--- WHAT YOU NEED TO DO ---
The entries below are to be restated exactly, and their images are to be omitted.
※
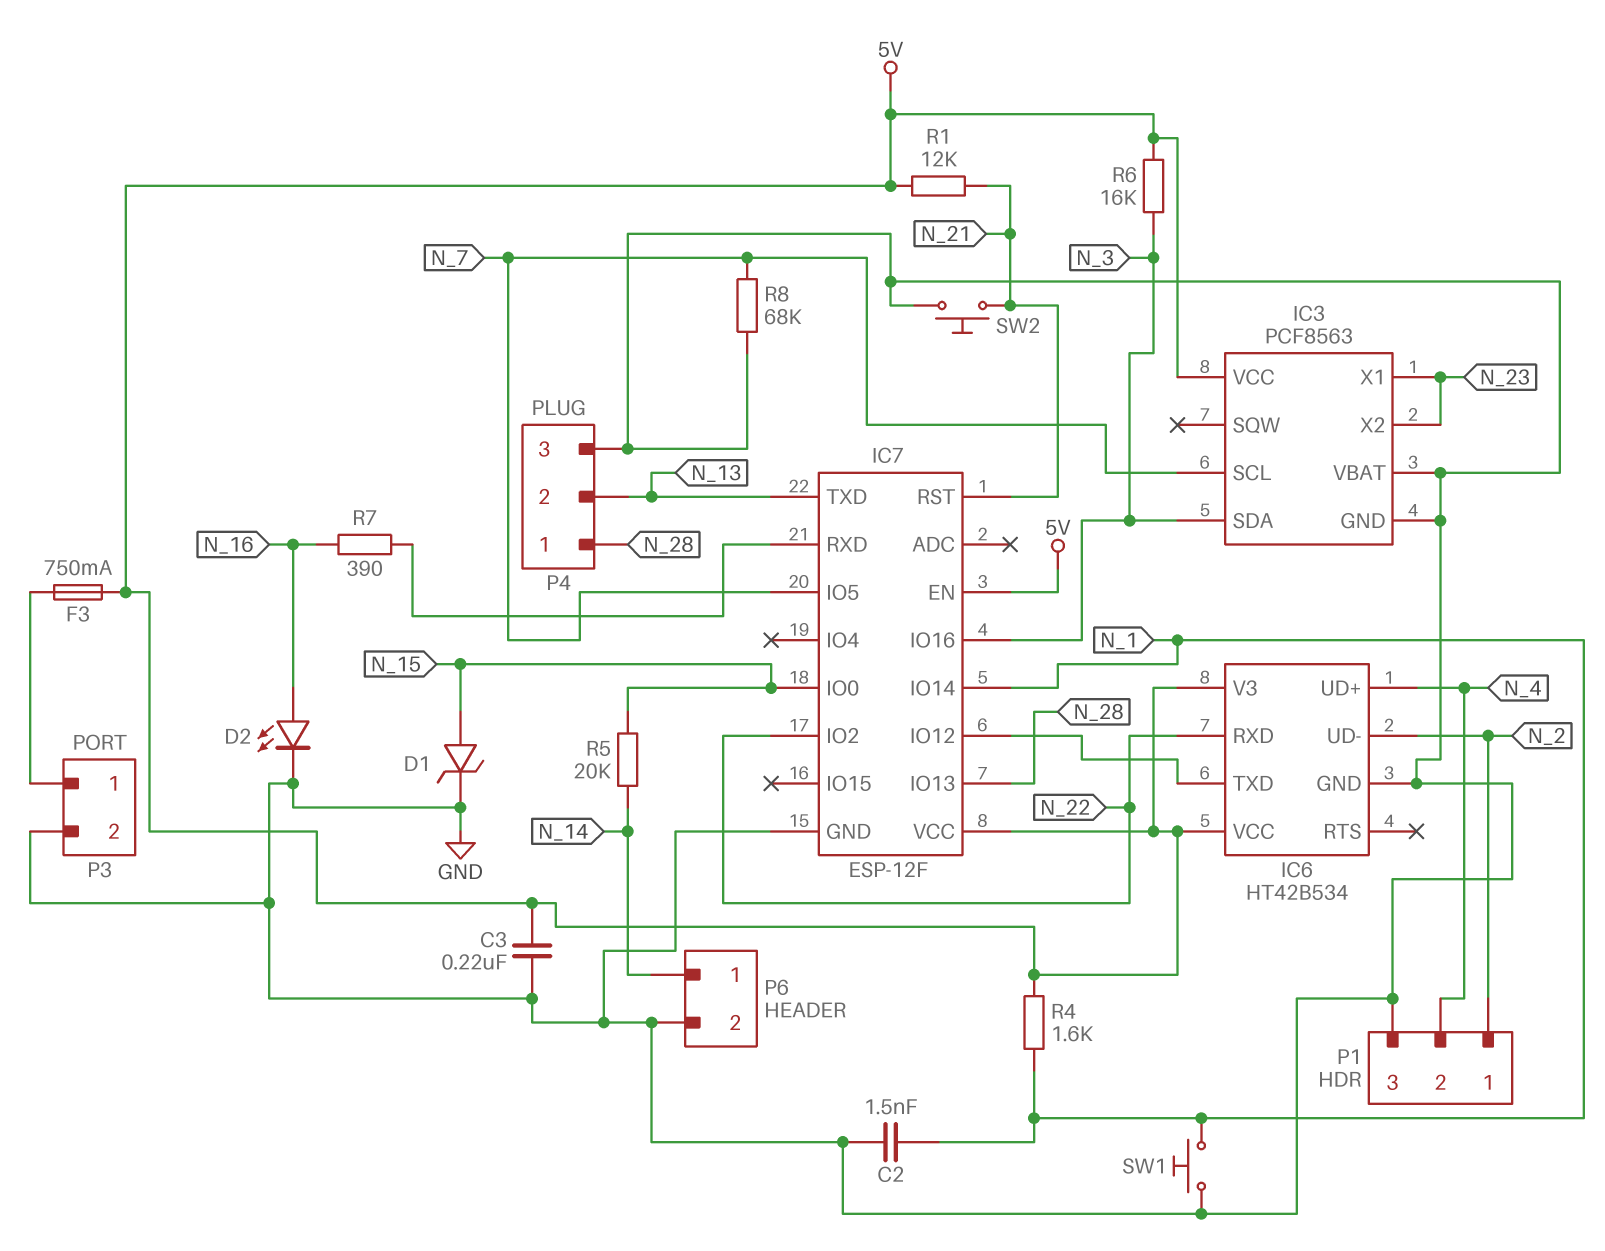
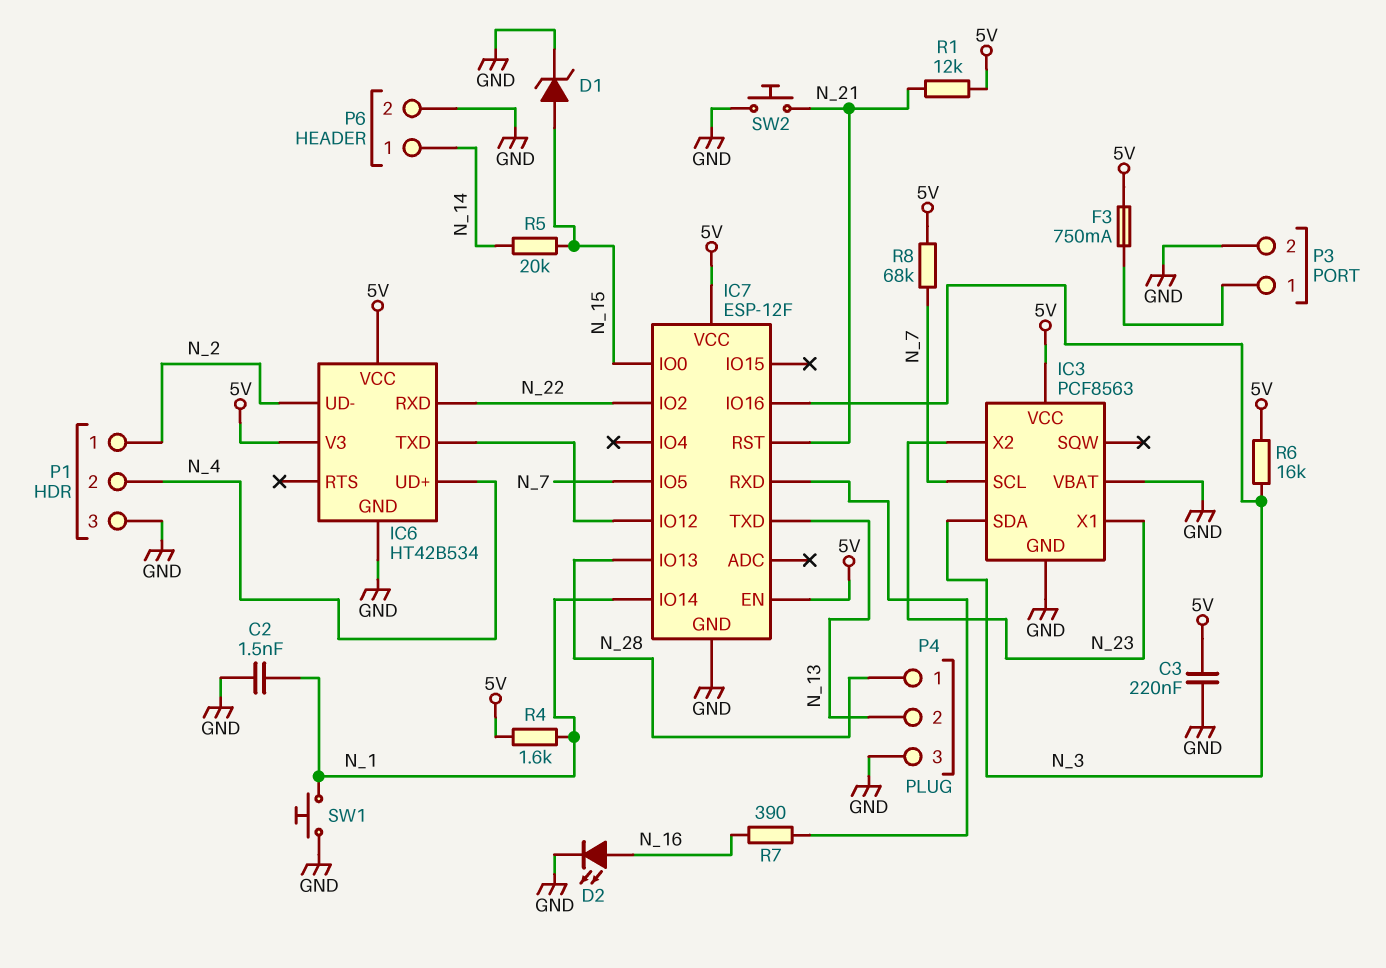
R8: 68k (GND, N_7) -> 68k (5V, N_7)

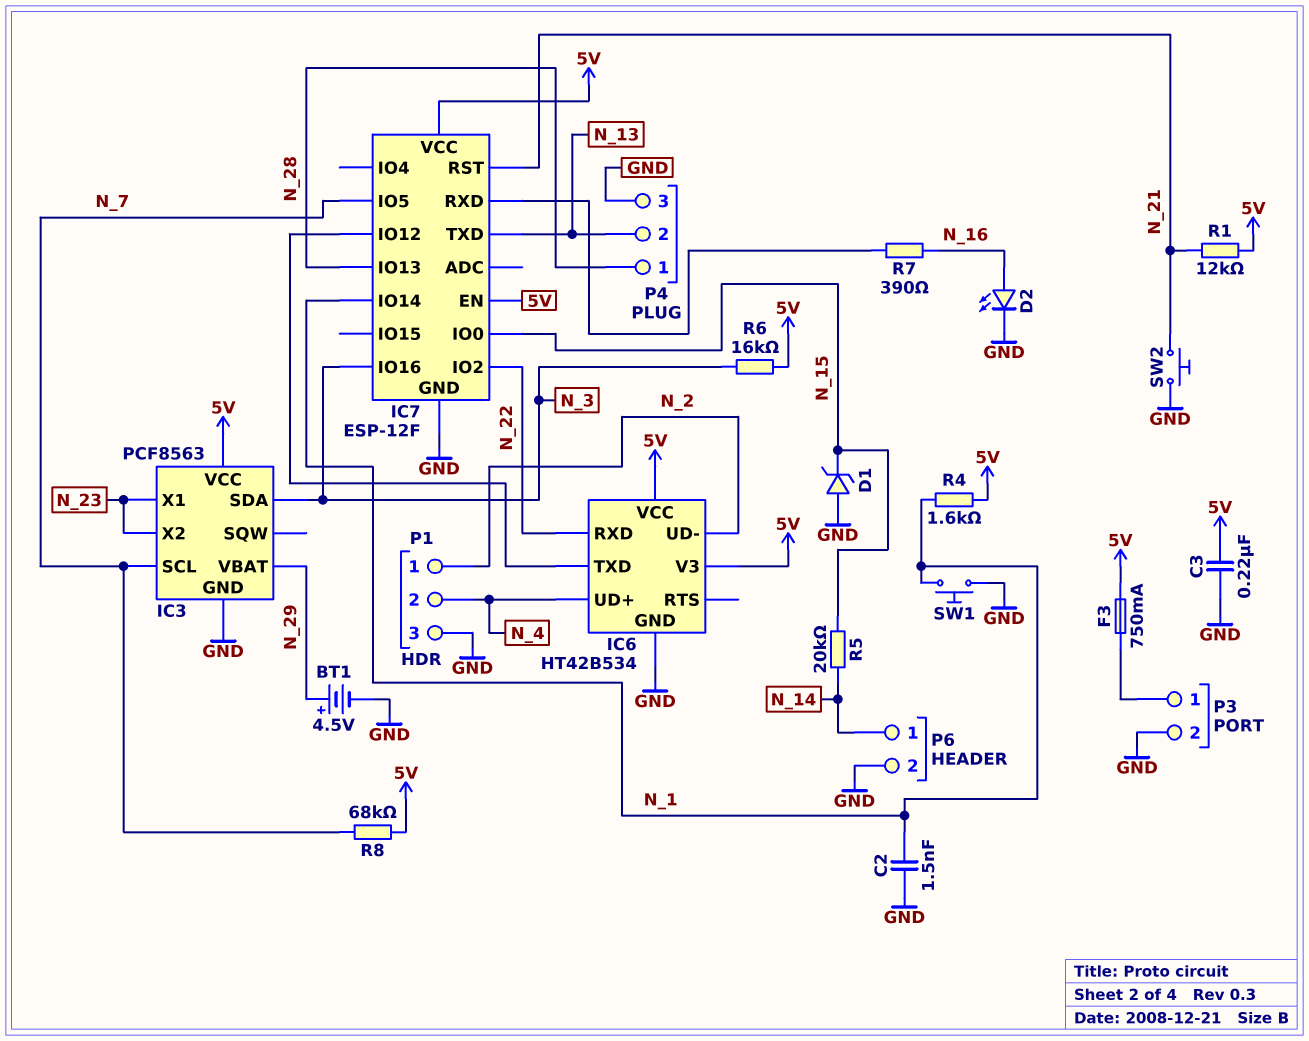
BT1: none -> 4.5V (plus N_29, minus GND)
D1: zener (A N_15, K GND) -> zener (A GND, K N_15)
IC3 pin VBAT: GND -> N_29

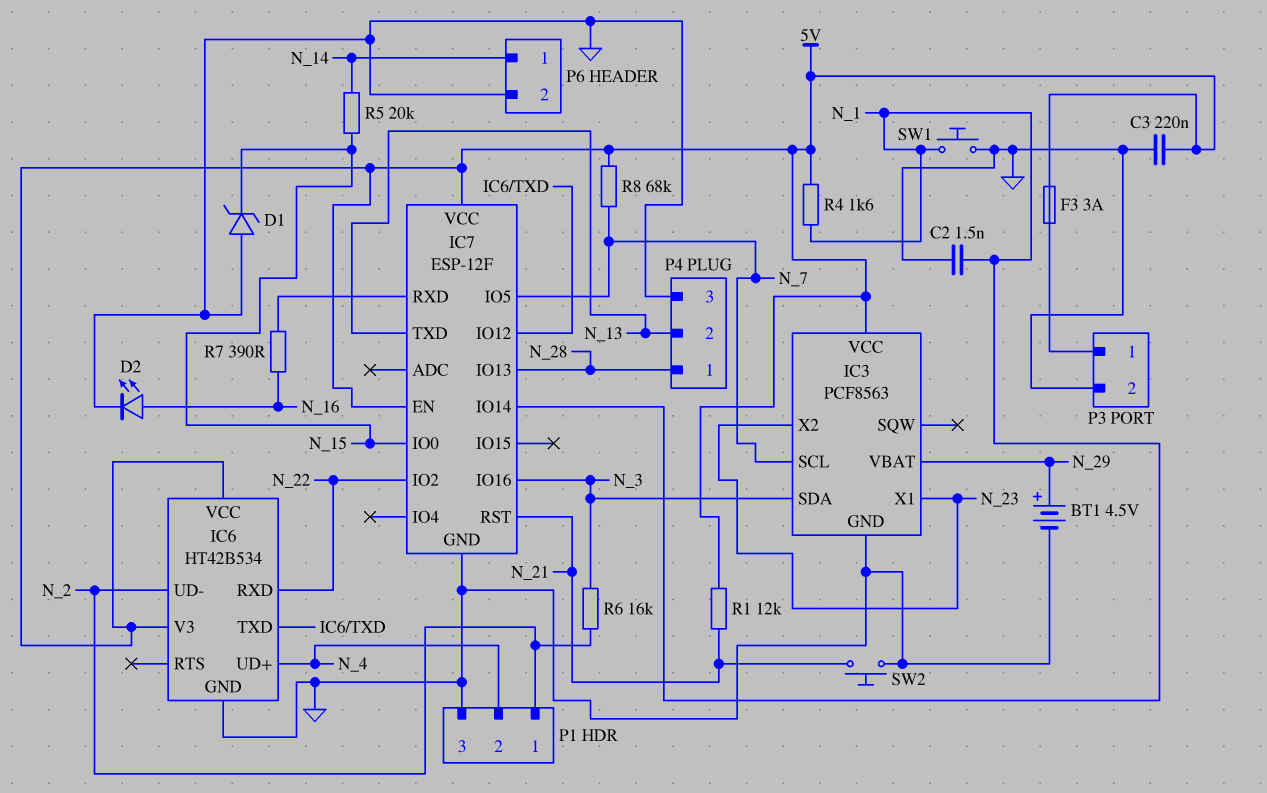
F3: 750mA (5V, P3/1) -> 3A (5V, P3/1)
R6: 16k (5V, N_3) -> 16k (N_2, N_3)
※
--- SOLUTION BELOW ---
R8: 68k (GND, N_7) -> 68k (5V, N_7)

BT1: none -> 4.5V (plus N_29, minus GND)
D1: zener (A N_15, K GND) -> zener (A GND, K N_15)
IC3 pin VBAT: GND -> N_29

F3: 750mA (5V, P3/1) -> 3A (5V, P3/1)
R6: 16k (5V, N_3) -> 16k (N_2, N_3)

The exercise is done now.